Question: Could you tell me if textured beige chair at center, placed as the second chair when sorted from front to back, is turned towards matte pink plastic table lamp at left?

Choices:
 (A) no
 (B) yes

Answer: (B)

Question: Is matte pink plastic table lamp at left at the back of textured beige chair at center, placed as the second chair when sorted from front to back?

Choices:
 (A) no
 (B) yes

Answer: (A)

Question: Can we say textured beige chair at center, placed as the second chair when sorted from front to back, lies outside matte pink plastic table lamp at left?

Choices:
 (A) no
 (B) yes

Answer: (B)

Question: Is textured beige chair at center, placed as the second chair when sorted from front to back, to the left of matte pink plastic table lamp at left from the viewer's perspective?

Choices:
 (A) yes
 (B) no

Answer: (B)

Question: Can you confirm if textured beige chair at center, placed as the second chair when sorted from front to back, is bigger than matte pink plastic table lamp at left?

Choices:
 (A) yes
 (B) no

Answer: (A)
:::
### EXERCISE OBJECTIVE
Pull out every line of the records above that contains the word "chair", copying each such line in full. Matching is case-sensitive.

### ANSWER SPACE
Question: Could you tell me if textured beige chair at center, placed as the second chair when sorted from front to back, is turned towards matte pink plastic table lamp at left?
Question: Is matte pink plastic table lamp at left at the back of textured beige chair at center, placed as the second chair when sorted from front to back?
Question: Can we say textured beige chair at center, placed as the second chair when sorted from front to back, lies outside matte pink plastic table lamp at left?
Question: Is textured beige chair at center, placed as the second chair when sorted from front to back, to the left of matte pink plastic table lamp at left from the viewer's perspective?
Question: Can you confirm if textured beige chair at center, placed as the second chair when sorted from front to back, is bigger than matte pink plastic table lamp at left?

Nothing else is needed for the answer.